◆ The task: Take the line with "R3: 100k (CTL, VN) -> none" and every line after it in the data. Transcribe them exactly, through the last.

◆ Records from a data source:
· · ·

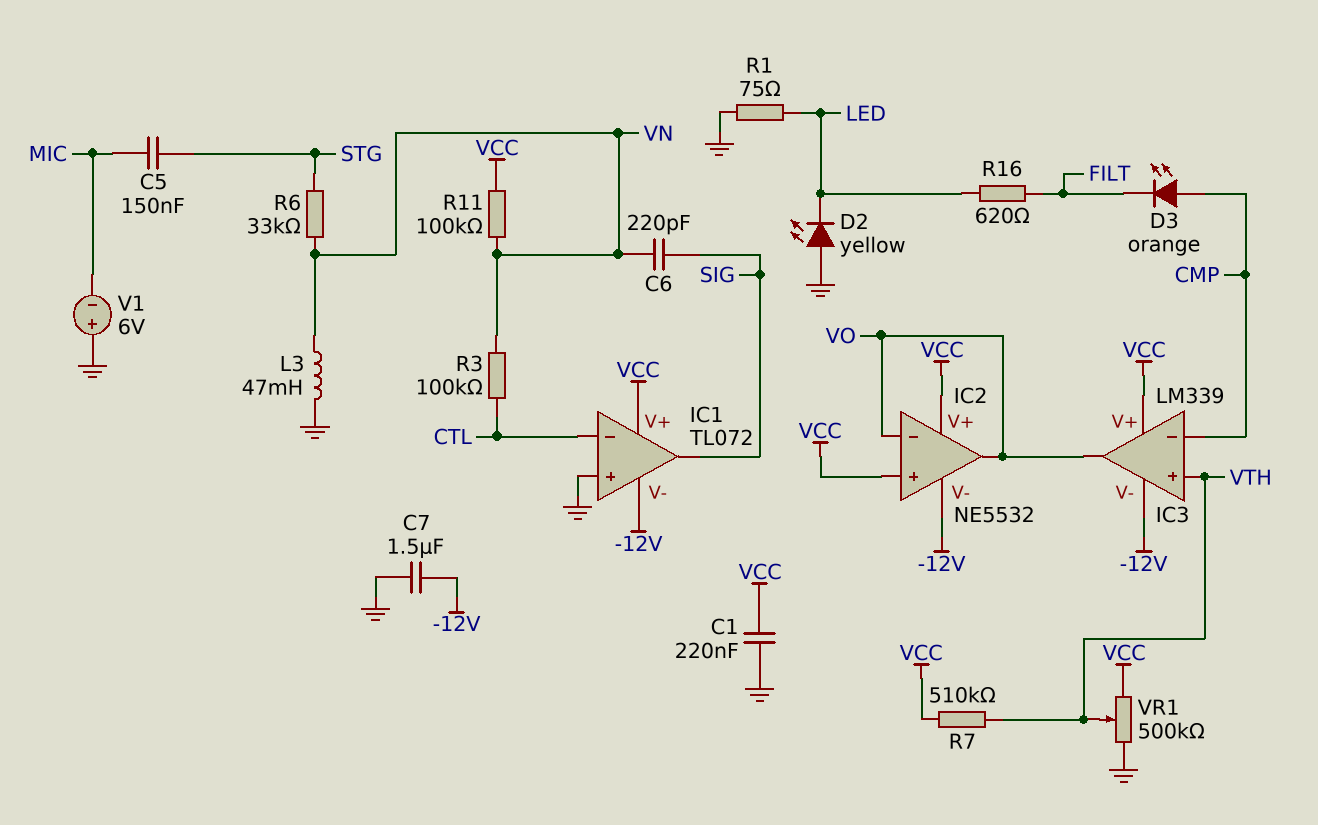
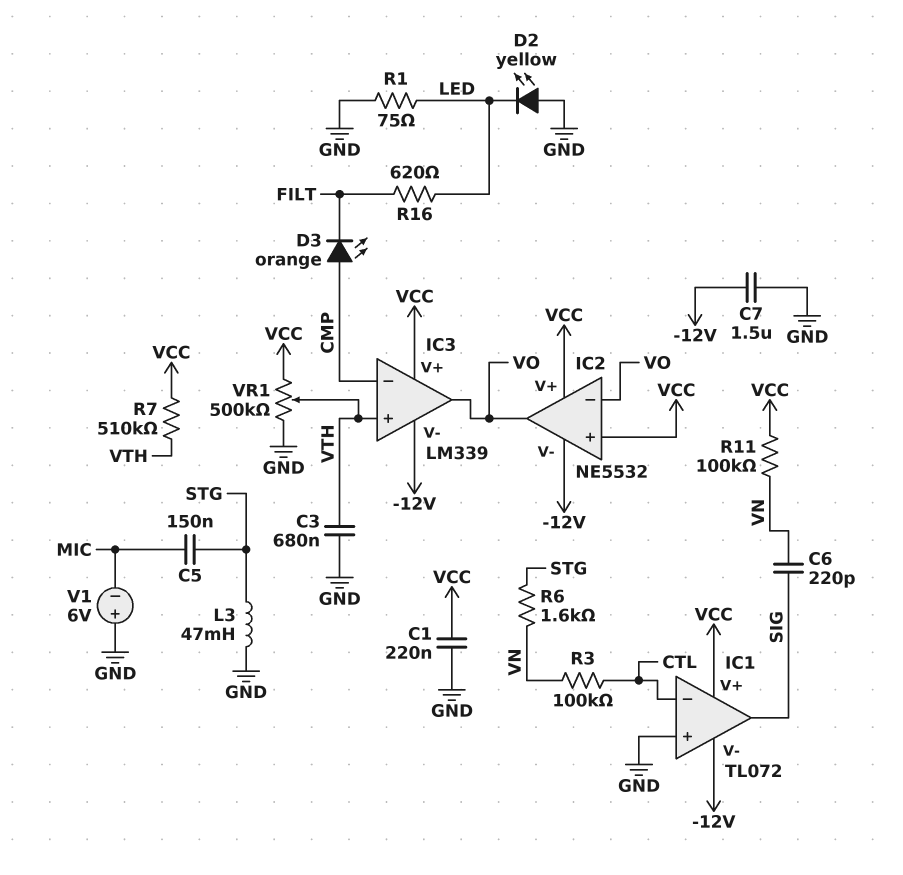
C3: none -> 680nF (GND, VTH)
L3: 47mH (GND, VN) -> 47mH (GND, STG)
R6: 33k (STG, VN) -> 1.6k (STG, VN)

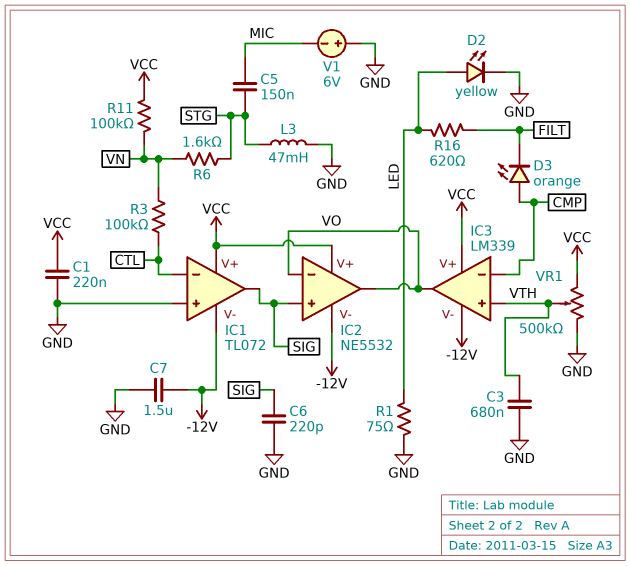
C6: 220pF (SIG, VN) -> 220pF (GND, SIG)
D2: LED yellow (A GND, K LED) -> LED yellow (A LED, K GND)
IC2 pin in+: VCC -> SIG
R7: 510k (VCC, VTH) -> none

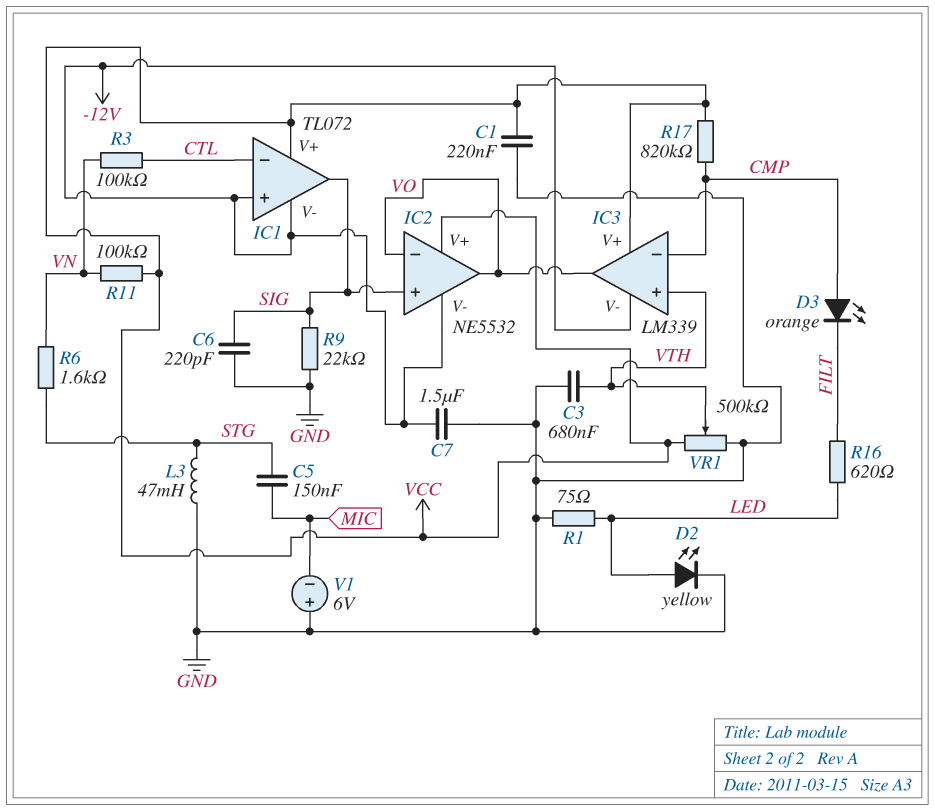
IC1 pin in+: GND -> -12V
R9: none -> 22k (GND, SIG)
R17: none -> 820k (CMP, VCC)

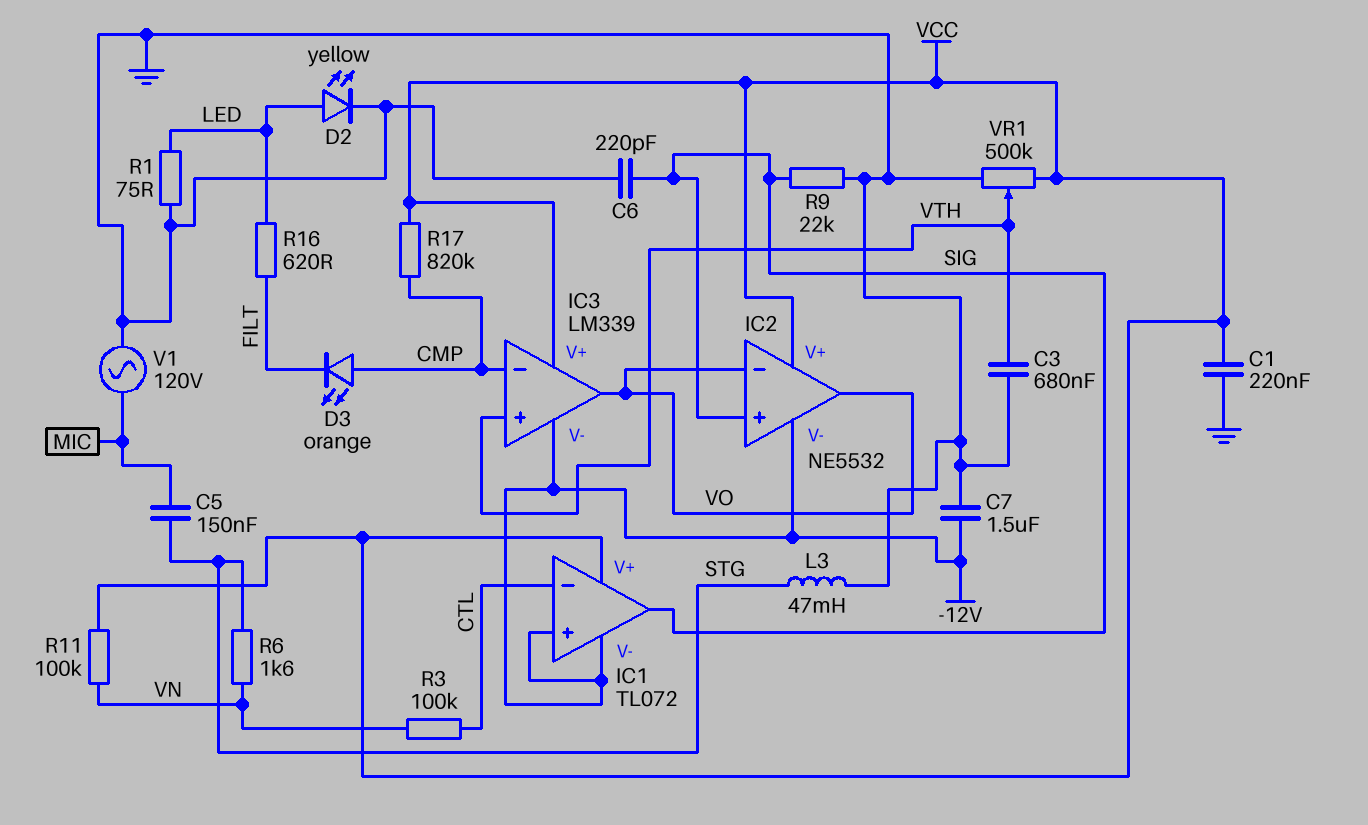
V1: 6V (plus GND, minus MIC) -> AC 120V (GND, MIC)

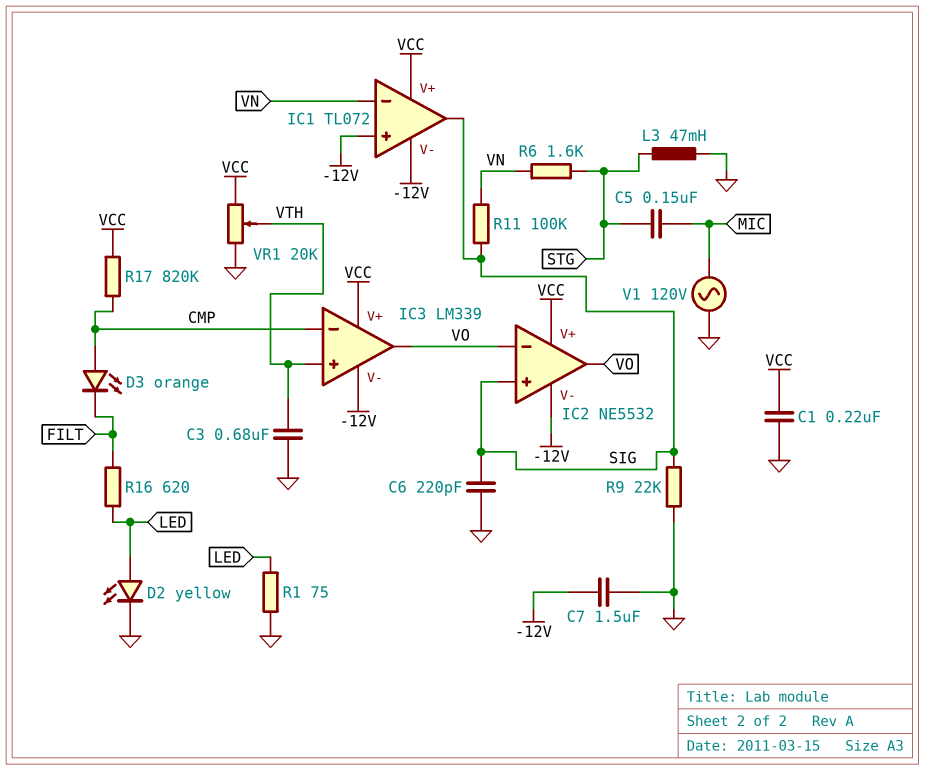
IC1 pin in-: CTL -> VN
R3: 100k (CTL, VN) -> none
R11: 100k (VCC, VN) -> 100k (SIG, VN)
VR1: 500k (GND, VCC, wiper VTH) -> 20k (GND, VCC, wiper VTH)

· · ·

◆ Response to the exercise:
R3: 100k (CTL, VN) -> none
R11: 100k (VCC, VN) -> 100k (SIG, VN)
VR1: 500k (GND, VCC, wiper VTH) -> 20k (GND, VCC, wiper VTH)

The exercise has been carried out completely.